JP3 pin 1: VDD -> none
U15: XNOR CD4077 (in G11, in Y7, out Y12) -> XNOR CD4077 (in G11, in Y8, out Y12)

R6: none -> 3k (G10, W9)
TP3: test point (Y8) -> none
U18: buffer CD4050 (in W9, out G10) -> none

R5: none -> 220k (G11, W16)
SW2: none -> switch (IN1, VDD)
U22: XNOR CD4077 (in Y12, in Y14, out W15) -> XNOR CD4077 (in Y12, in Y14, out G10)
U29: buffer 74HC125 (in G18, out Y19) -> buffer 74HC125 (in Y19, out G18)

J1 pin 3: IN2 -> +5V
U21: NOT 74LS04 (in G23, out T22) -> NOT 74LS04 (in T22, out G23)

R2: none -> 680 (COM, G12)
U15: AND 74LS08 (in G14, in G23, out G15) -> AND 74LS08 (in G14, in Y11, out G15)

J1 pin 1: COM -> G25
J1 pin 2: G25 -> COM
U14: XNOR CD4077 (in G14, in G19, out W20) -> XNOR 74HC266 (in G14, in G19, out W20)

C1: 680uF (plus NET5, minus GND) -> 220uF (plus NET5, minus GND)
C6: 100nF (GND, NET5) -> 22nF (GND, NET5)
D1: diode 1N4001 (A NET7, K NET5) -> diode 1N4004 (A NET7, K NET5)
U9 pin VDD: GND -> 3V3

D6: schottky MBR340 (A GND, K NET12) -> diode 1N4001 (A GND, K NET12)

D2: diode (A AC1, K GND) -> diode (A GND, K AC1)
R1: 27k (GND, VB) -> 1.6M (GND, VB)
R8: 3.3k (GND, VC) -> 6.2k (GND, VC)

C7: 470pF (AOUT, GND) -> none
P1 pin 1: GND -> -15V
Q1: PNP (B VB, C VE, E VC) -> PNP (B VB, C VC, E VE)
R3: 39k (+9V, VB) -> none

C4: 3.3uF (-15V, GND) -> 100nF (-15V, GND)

--------------------

Problem to work on:
Locate the line that contains "R1: 27k (GND, VB) -> 1.6M (GND, VB)", then please quote it and every line after it to the end of the entries above, exactly and with nothing else.

Exercise result:
R1: 27k (GND, VB) -> 1.6M (GND, VB)
R8: 3.3k (GND, VC) -> 6.2k (GND, VC)

C7: 470pF (AOUT, GND) -> none
P1 pin 1: GND -> -15V
Q1: PNP (B VB, C VE, E VC) -> PNP (B VB, C VC, E VE)
R3: 39k (+9V, VB) -> none

C4: 3.3uF (-15V, GND) -> 100nF (-15V, GND)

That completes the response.